ASSIGNMENT –
Where a line of the data below has the string "headphones", copy that line.

DATASET EXTRACT –
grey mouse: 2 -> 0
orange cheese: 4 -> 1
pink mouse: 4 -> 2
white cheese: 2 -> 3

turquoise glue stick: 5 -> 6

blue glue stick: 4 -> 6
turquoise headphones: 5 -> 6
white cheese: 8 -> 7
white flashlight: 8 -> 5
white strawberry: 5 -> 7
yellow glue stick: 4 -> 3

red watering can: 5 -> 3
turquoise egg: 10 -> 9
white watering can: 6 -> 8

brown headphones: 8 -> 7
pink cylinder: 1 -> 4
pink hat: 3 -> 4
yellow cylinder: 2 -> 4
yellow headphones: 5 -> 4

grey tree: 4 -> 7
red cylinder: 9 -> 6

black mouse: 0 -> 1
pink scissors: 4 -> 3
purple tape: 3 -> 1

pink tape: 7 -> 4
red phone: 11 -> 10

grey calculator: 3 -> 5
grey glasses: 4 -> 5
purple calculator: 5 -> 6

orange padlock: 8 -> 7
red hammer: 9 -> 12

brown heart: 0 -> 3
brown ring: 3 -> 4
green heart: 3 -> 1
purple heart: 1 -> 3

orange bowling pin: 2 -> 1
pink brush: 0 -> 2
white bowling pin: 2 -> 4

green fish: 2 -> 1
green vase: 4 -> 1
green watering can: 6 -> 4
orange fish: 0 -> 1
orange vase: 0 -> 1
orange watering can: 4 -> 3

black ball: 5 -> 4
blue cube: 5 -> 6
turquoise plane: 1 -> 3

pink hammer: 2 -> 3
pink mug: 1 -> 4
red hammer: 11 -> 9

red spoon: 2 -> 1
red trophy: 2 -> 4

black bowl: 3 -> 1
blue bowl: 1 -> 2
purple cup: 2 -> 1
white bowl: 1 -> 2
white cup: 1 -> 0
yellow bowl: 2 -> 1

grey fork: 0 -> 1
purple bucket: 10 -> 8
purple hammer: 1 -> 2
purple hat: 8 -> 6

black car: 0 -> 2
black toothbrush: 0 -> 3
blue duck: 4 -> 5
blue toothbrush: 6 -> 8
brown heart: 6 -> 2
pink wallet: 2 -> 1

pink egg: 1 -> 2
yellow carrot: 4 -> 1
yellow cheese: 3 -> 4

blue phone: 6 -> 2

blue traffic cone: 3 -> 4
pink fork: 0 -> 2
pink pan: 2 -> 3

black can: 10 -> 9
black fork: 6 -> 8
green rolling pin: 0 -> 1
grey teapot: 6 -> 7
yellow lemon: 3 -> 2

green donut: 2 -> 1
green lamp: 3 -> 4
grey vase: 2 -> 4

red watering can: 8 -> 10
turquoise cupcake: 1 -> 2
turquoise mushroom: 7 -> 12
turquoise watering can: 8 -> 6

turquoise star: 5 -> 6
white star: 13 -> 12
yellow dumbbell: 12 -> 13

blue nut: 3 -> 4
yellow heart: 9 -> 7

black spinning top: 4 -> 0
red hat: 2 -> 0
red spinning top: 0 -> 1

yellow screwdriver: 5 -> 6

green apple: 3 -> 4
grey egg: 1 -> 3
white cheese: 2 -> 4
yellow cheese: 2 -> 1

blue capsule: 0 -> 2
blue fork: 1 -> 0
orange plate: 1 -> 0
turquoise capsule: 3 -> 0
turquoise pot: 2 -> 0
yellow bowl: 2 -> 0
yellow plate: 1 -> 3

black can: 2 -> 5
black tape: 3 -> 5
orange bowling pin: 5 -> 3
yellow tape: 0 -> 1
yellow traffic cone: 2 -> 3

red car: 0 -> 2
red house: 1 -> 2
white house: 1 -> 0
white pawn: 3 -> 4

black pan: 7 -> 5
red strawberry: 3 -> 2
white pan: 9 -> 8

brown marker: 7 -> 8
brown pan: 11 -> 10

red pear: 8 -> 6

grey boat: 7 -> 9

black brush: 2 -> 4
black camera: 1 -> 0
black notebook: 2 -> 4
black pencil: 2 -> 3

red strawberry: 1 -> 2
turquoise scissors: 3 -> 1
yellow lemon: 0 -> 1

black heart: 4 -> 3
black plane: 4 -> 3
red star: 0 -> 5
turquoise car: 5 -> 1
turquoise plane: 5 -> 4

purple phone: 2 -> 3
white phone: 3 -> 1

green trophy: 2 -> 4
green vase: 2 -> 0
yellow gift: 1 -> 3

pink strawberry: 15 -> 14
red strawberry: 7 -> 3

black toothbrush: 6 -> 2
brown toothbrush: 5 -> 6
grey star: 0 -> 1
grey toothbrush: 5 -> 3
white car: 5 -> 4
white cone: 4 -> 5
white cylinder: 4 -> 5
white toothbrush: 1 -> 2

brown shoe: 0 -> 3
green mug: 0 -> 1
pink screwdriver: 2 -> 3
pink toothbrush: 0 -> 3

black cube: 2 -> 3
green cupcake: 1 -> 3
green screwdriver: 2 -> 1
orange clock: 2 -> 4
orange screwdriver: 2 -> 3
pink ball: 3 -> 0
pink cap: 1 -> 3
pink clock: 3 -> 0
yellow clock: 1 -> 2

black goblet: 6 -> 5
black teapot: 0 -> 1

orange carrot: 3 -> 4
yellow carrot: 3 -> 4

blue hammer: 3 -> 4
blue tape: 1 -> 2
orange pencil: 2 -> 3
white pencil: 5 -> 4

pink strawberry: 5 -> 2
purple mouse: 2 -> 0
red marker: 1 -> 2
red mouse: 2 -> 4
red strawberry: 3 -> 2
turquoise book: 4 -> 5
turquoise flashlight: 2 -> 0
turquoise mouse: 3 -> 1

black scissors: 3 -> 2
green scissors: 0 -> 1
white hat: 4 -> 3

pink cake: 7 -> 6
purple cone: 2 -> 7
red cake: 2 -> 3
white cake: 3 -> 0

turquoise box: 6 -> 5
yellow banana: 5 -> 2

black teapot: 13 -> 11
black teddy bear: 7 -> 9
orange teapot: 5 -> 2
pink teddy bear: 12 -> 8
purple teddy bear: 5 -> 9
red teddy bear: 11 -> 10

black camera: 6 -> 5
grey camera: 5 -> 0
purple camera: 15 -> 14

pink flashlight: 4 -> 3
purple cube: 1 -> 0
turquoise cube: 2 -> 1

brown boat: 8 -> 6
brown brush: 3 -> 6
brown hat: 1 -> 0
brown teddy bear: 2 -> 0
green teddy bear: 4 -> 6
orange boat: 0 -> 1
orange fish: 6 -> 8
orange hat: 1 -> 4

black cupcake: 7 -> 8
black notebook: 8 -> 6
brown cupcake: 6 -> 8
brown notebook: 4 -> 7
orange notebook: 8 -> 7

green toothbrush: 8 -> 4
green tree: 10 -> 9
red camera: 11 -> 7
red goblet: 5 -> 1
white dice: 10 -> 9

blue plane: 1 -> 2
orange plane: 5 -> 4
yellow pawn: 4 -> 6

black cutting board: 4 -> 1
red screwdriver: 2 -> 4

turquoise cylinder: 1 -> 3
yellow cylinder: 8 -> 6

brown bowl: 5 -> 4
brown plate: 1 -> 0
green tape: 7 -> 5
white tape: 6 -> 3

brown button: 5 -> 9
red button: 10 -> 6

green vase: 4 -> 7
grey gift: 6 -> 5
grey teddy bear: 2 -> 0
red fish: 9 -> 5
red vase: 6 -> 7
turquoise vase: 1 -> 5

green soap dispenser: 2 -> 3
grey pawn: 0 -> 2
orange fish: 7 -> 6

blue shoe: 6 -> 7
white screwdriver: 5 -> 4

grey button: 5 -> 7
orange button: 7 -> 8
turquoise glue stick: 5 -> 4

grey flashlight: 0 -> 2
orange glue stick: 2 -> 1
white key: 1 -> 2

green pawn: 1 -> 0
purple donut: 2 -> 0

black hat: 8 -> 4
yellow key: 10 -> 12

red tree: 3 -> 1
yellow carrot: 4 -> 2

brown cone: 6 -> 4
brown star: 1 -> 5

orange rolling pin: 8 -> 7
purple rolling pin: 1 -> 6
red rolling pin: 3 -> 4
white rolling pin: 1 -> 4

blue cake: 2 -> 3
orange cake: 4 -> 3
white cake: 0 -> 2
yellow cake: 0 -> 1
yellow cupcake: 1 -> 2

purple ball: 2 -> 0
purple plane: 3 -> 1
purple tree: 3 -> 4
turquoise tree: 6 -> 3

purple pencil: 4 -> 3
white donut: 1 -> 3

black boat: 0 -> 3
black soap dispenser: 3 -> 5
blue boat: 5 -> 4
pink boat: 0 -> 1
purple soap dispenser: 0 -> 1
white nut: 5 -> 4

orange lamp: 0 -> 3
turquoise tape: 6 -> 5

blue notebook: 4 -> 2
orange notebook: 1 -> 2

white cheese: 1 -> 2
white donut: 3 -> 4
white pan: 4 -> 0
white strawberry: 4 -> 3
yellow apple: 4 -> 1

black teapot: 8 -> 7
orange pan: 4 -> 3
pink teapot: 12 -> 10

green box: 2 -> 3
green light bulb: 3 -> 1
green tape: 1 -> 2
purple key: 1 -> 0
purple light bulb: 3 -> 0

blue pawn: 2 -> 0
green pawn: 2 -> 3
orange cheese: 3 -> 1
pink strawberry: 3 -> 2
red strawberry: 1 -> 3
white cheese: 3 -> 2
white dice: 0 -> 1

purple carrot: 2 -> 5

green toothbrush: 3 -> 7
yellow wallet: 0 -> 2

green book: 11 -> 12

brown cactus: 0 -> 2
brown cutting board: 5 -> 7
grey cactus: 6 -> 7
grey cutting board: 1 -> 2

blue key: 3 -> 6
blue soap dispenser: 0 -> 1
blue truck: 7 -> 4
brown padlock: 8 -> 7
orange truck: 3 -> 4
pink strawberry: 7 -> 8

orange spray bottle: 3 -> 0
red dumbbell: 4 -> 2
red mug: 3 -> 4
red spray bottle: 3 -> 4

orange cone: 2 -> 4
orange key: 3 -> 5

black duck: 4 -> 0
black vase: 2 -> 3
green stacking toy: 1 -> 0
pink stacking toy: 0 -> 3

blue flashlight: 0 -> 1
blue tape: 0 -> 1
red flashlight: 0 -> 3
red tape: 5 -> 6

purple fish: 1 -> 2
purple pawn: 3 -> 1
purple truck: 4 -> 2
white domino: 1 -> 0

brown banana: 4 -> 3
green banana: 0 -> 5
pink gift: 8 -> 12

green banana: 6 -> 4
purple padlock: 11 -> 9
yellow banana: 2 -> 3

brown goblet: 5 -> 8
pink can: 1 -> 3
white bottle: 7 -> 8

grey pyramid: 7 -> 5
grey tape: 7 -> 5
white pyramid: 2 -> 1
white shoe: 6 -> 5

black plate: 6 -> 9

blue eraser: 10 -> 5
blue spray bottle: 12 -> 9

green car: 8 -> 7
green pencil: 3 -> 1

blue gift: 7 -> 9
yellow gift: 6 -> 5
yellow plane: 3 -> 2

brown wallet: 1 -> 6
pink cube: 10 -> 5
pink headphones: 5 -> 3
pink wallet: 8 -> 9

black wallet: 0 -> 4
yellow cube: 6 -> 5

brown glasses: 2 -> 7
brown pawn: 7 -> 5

EXERCISE SOLUTION –
turquoise headphones: 5 -> 6
brown headphones: 8 -> 7
yellow headphones: 5 -> 4
pink headphones: 5 -> 3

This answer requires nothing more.